» PROBLEM
Return only the lines from the one that contains "BUZZER1: KY-006 -> KY-012" through the last line of the records below, exactly as they stand. Pictures are not part of the copy.
********
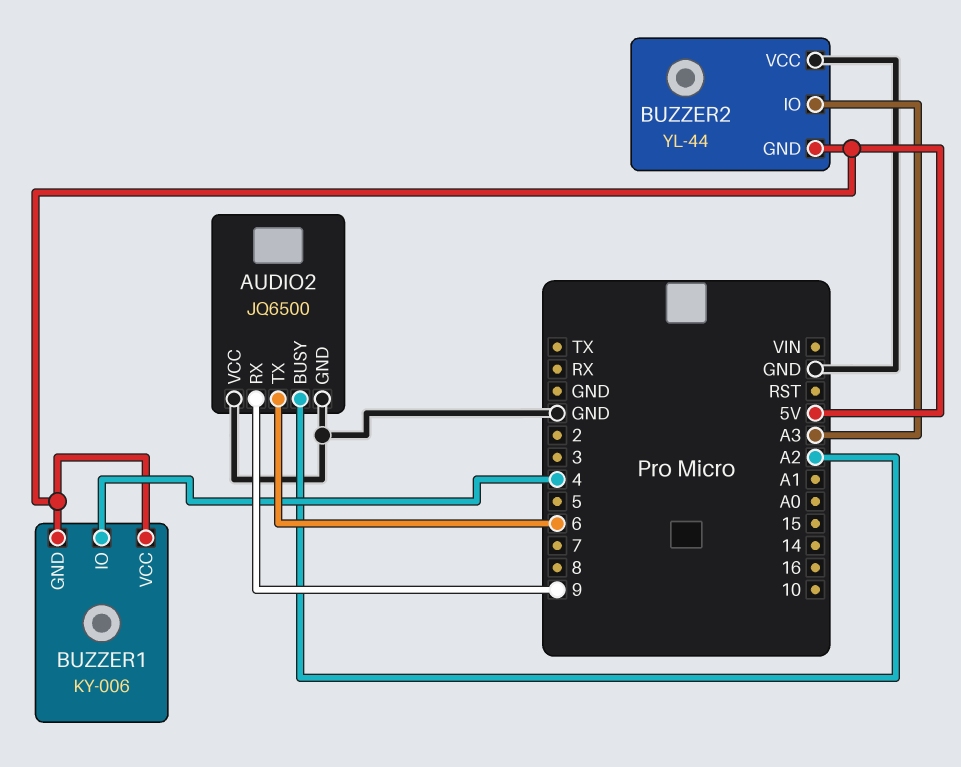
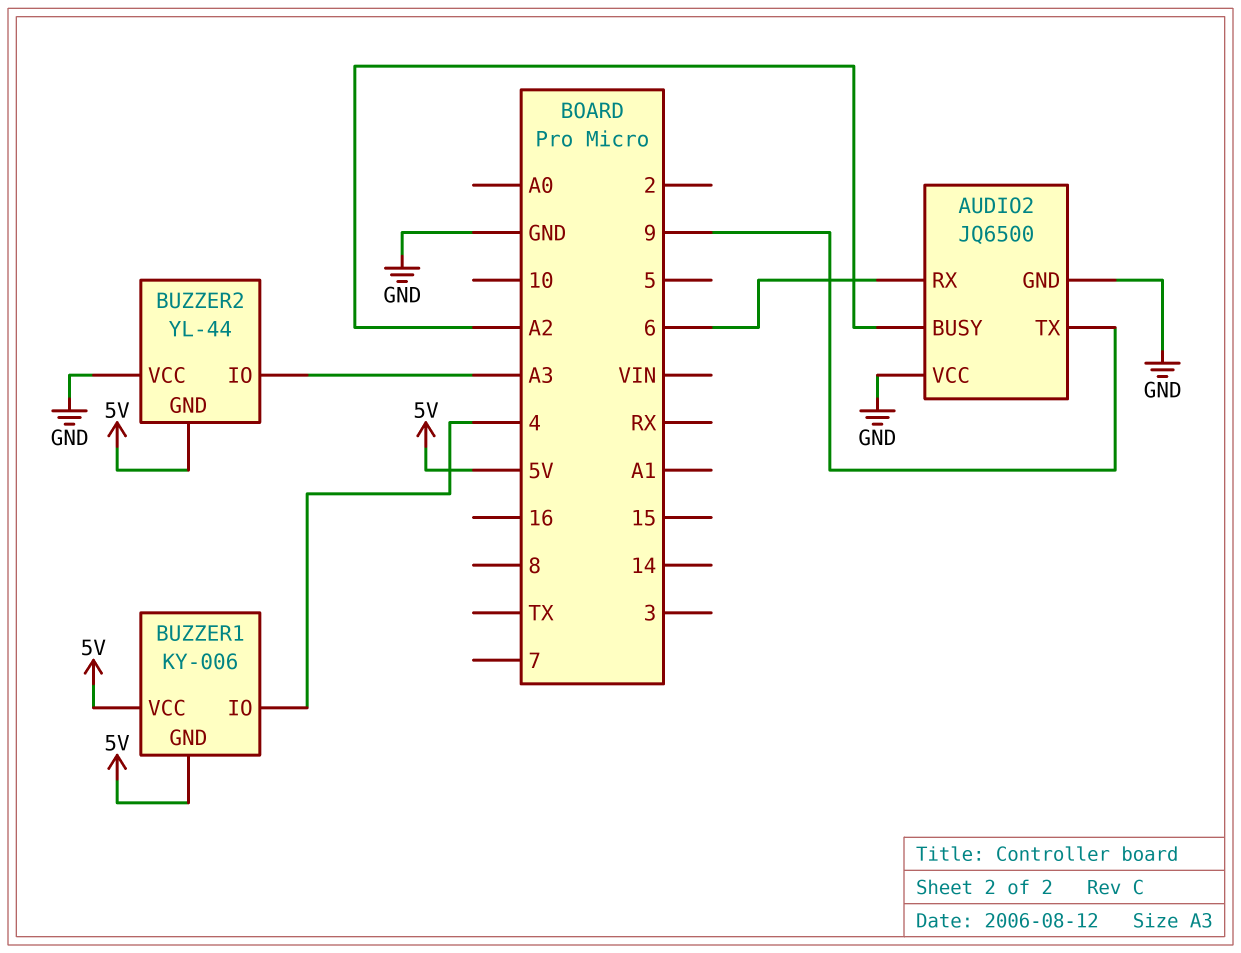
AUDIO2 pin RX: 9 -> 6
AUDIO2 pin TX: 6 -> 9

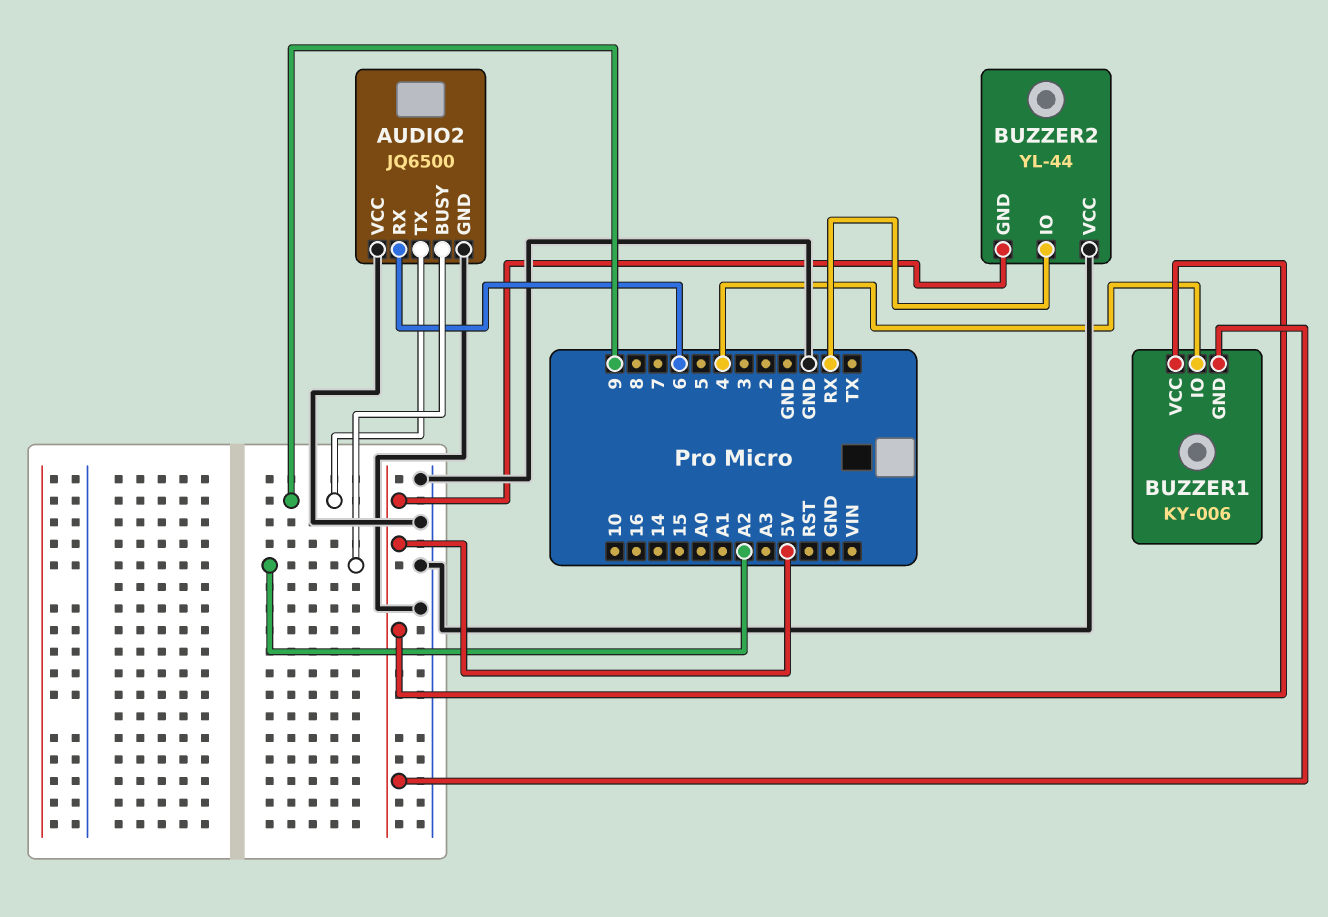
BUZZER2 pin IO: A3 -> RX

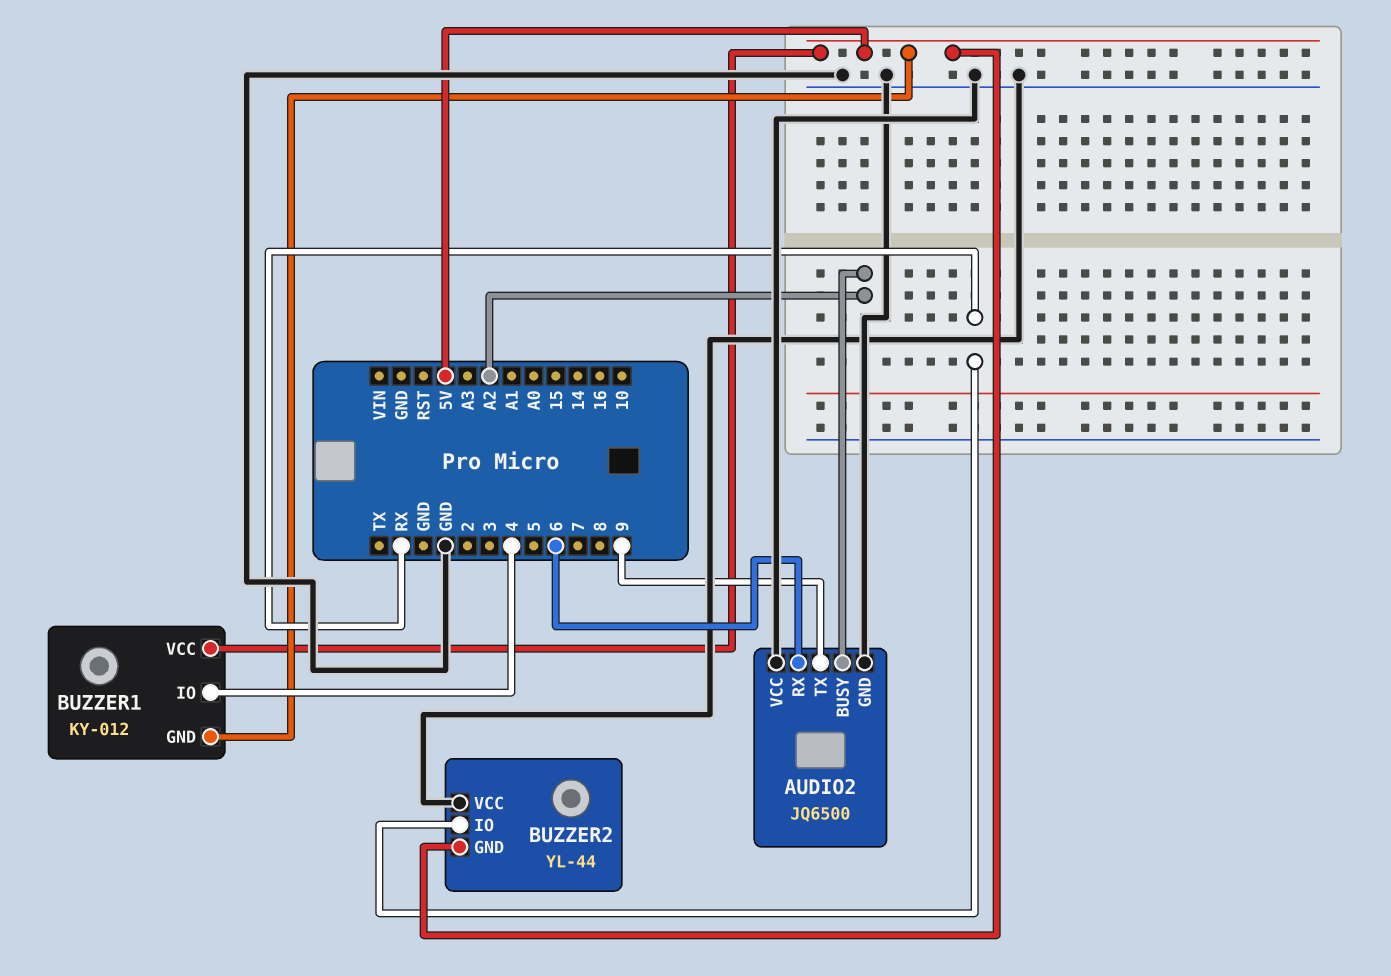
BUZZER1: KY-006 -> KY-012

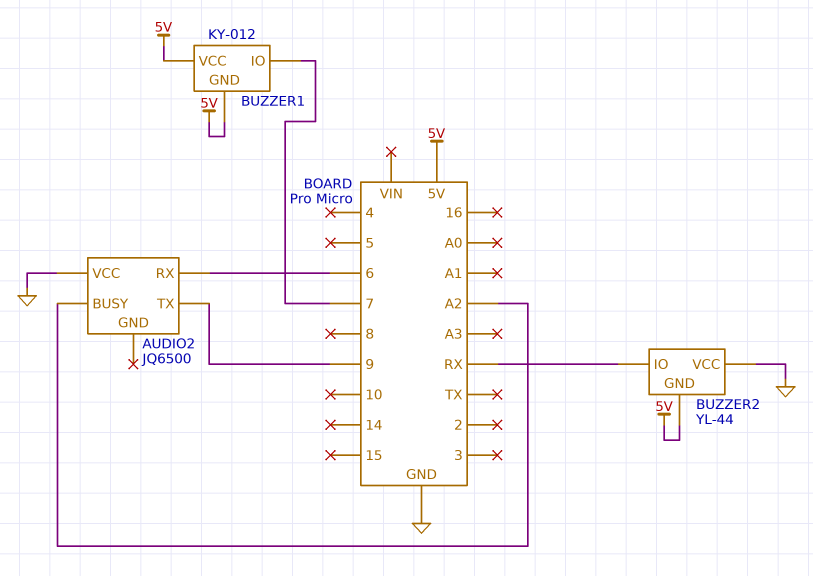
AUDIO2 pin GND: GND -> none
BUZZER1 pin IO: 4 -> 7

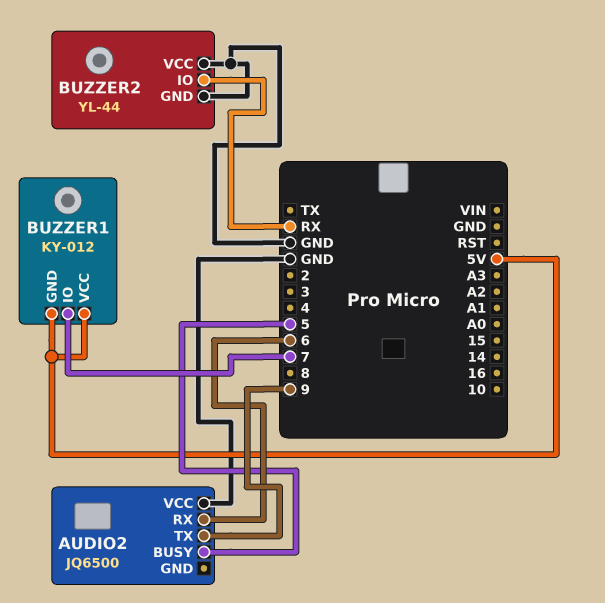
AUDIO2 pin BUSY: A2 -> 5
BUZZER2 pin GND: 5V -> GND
********
» EXPECTED OUTPUT
BUZZER1: KY-006 -> KY-012

AUDIO2 pin GND: GND -> none
BUZZER1 pin IO: 4 -> 7

AUDIO2 pin BUSY: A2 -> 5
BUZZER2 pin GND: 5V -> GND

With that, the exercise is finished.